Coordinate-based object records
◆ ◆ ◆

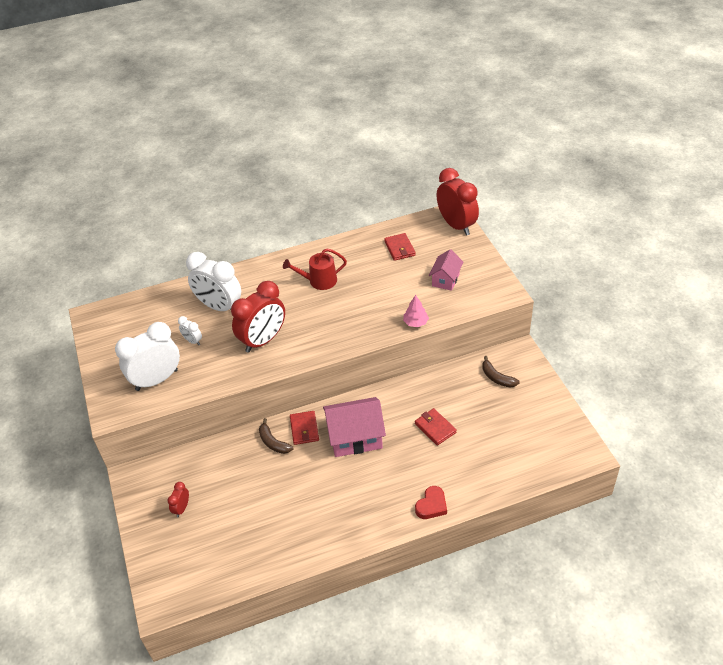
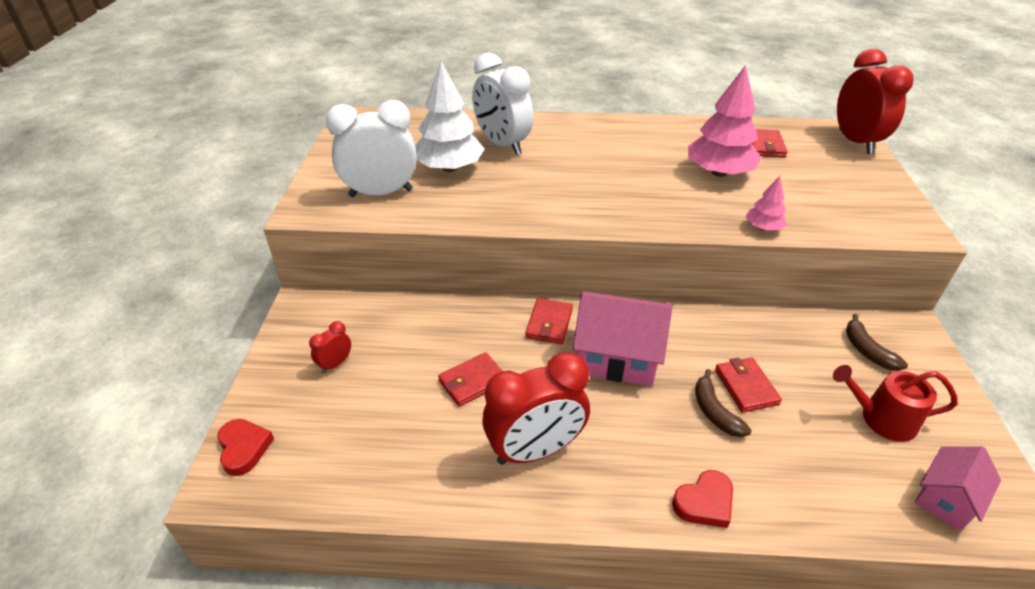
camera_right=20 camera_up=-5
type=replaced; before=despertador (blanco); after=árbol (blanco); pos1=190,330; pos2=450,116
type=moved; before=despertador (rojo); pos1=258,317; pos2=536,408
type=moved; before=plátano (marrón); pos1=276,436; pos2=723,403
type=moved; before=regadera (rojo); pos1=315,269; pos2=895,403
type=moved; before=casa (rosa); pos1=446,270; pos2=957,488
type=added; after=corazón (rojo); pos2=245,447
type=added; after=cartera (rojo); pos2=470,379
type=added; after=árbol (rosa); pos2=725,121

◆ ◆ ◆

Without changing a word, retype the data above and omit its pictures.

camera_right=20 camera_up=-5
type=replaced; before=despertador (blanco); after=árbol (blanco); pos1=190,330; pos2=450,116
type=moved; before=despertador (rojo); pos1=258,317; pos2=536,408
type=moved; before=plátano (marrón); pos1=276,436; pos2=723,403
type=moved; before=regadera (rojo); pos1=315,269; pos2=895,403
type=moved; before=casa (rosa); pos1=446,270; pos2=957,488
type=added; after=corazón (rojo); pos2=245,447
type=added; after=cartera (rojo); pos2=470,379
type=added; after=árbol (rosa); pos2=725,121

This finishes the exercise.